Exercise objective — Make an exact copy of the data below, leaving out every picture.

Provided material —
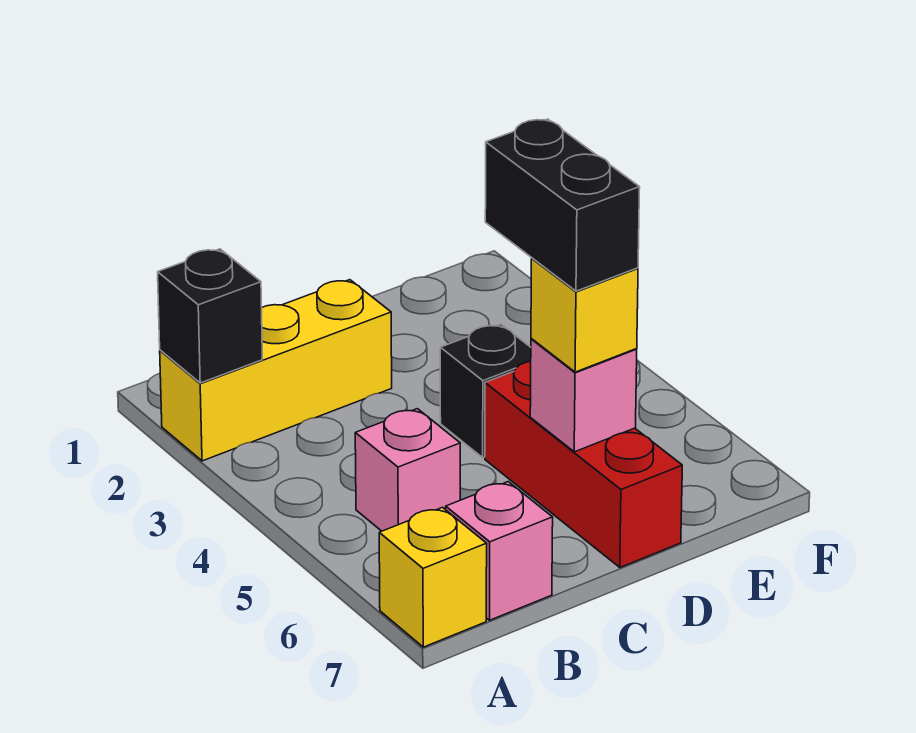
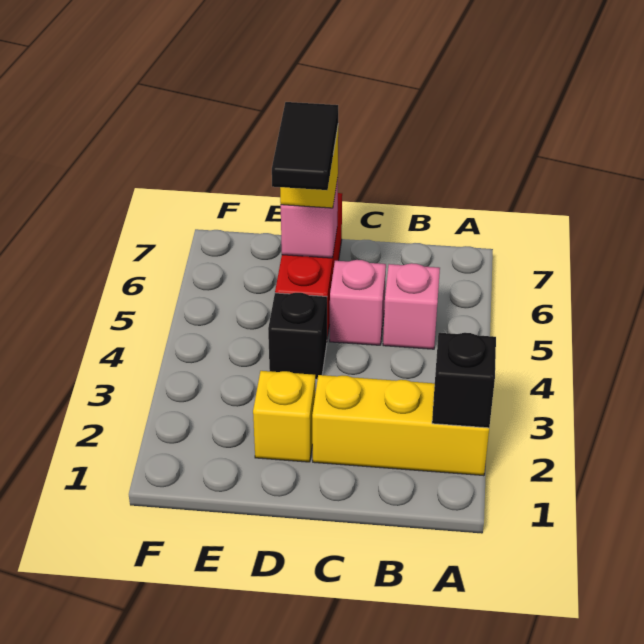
yellow brick A7 level 1 -> yellow brick D2 level 1
pink brick B7 level 1 -> pink brick C5 level 1
black brick D5:D6 level 4 -> black tile D5:D6 level 4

Finished exercise —
yellow brick A7 level 1 -> yellow brick D2 level 1
pink brick B7 level 1 -> pink brick C5 level 1
black brick D5:D6 level 4 -> black tile D5:D6 level 4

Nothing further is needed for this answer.